▸ Data shown:
■ ■ ■ ■ ■
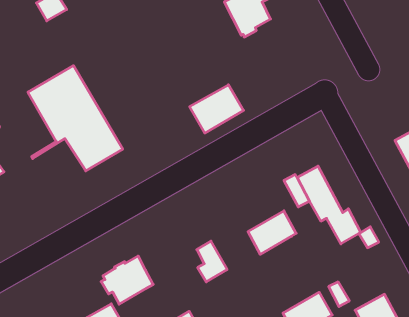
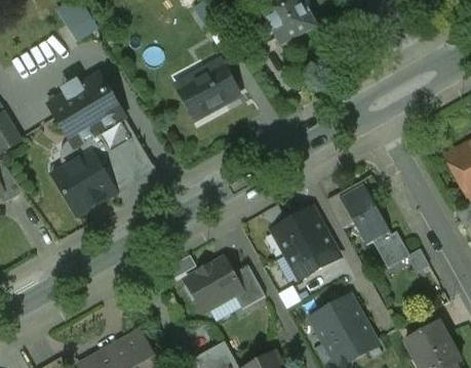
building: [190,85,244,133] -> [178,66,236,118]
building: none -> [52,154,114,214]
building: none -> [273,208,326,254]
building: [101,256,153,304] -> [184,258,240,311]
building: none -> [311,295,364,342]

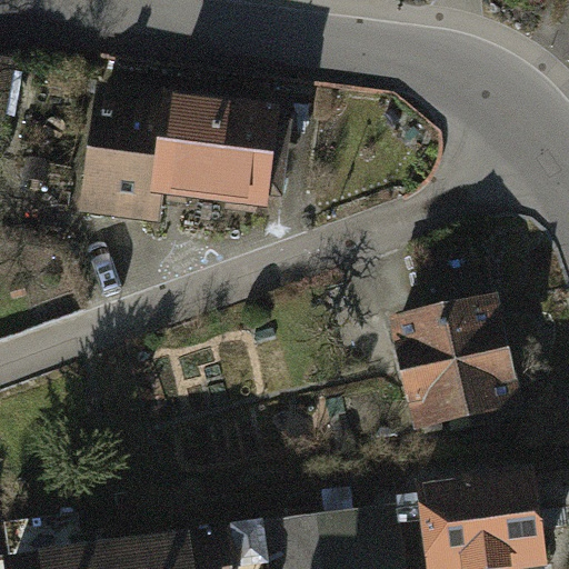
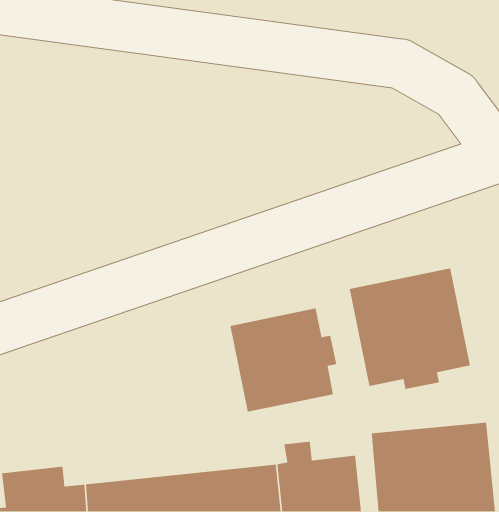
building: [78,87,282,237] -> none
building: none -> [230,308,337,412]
■ ■ ■ ■ ■
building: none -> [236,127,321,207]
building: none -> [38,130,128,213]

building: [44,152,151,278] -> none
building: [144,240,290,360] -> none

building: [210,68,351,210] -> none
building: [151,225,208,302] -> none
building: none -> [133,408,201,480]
■ ■ ■ ■ ■
▸ Instructions for the task: Return the material from the line containing "building: none -> [273,208,326,254]" through the line containing "building: none -> [230,308,337,412]", exactly and in full, but without its pictures.

▸ Reply to the task:
building: none -> [273,208,326,254]
building: [101,256,153,304] -> [184,258,240,311]
building: none -> [311,295,364,342]

building: [78,87,282,237] -> none
building: none -> [230,308,337,412]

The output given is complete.